Shape state transition data:
□ □ □ □ □ □ □

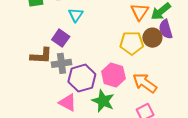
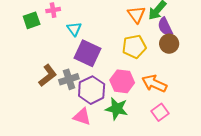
purple square: (61, 38) -> (88, 53), moved, size x1.5
brown circle: (152, 38) -> (169, 44), moved
brown L-shape: (41, 56) -> (48, 75), turned -30

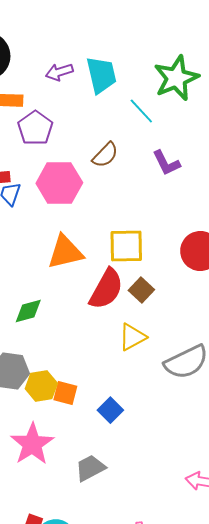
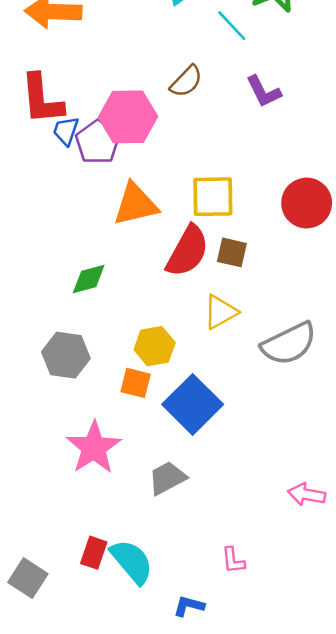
purple pentagon: (35, 128) -> (98, 142), moved
brown square: (141, 290) -> (232, 252), turned -30
yellow hexagon: (41, 386) -> (155, 346), moved
blue square: (110, 410) -> (193, 404), size x1.8

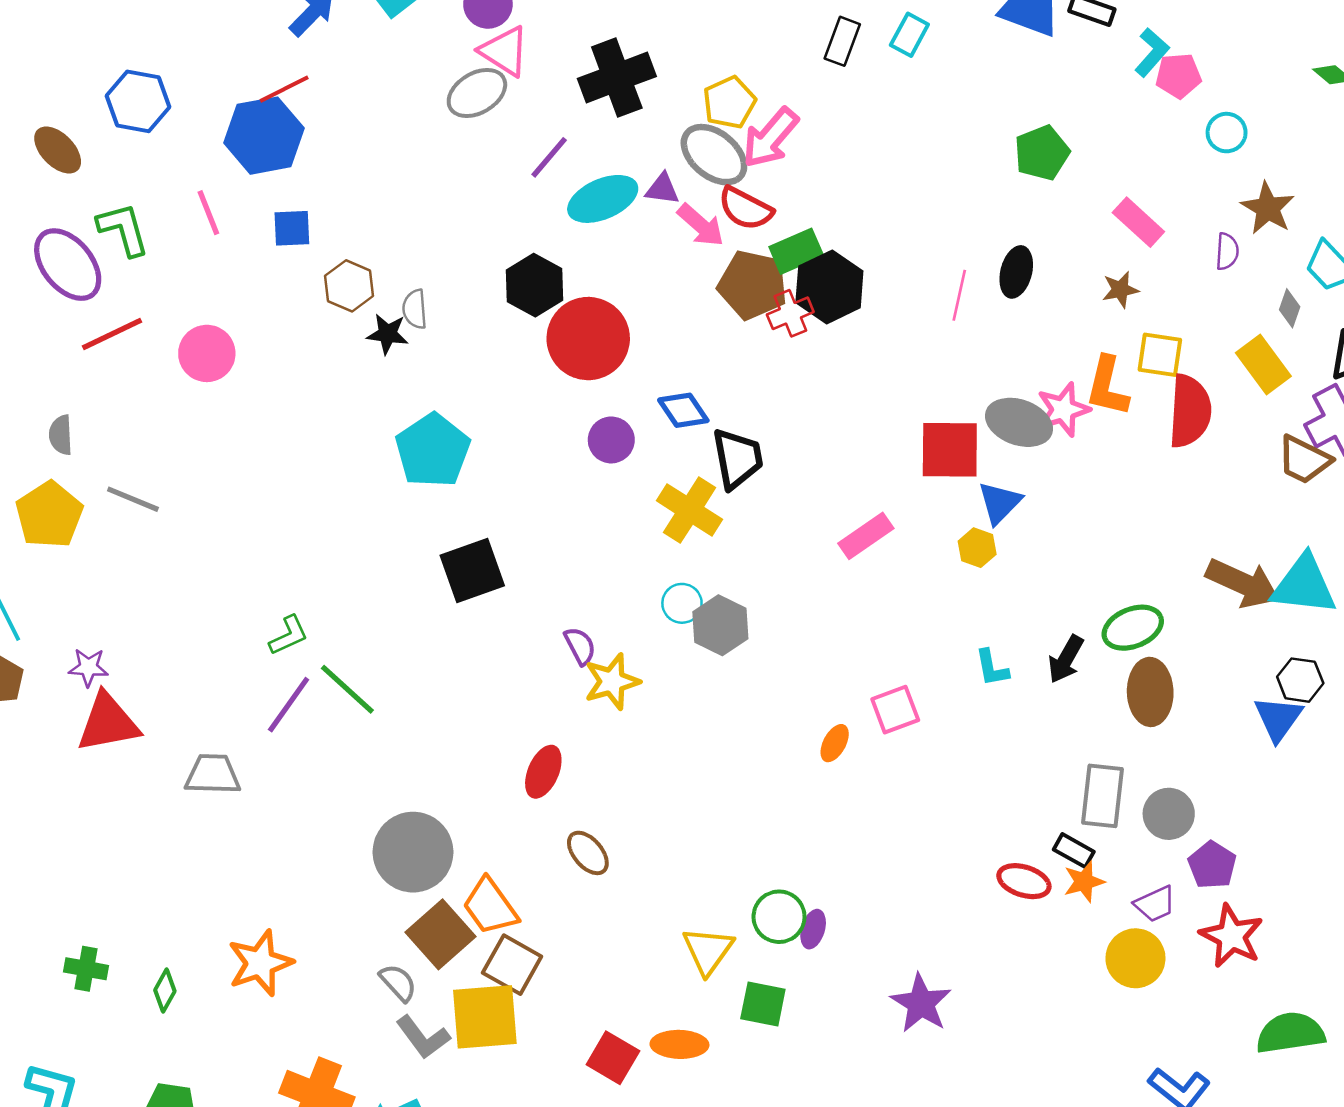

□ □ □ □ □ □ □

Word for word, write out each line of the records, but leave the pictures behind.

purple square: (61, 38) -> (88, 53), moved, size x1.5
brown circle: (152, 38) -> (169, 44), moved
brown L-shape: (41, 56) -> (48, 75), turned -30

purple pentagon: (35, 128) -> (98, 142), moved
brown square: (141, 290) -> (232, 252), turned -30
yellow hexagon: (41, 386) -> (155, 346), moved
blue square: (110, 410) -> (193, 404), size x1.8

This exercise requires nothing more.